#### MATERIAL PROVIDED ####
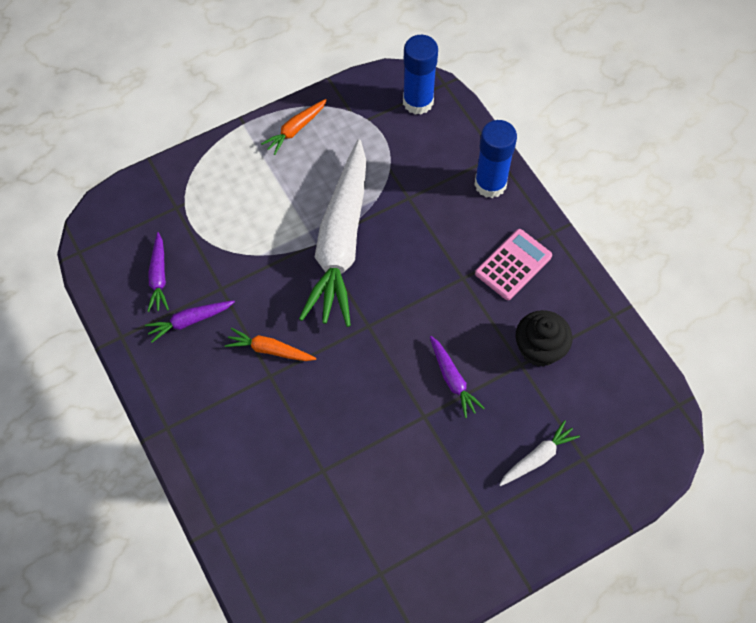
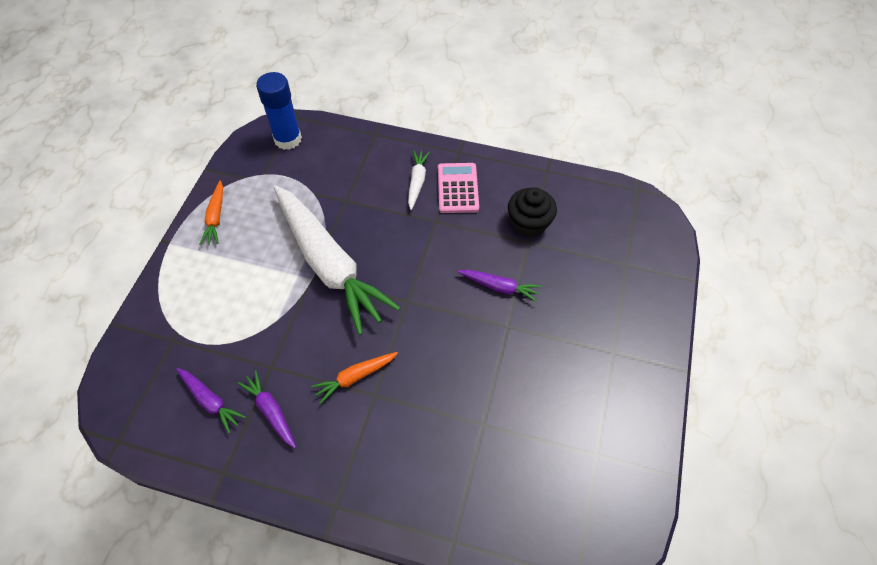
camera: 45 degrees left, 5 degrees down
(190, 321) = (271, 411): purple carrot -> purple carrot turned 120 degrees clockwise
(490, 184) = (390, 153): blue glue stick -> none
(537, 457) = (602, 288): white carrot -> white carrot (417, 182)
####
WHAT TO DO -
Only a number belongs in the answer: the number of lines in the preceding data that hold "carrot".

OUTPUT FOR THIS EXERCISE -
2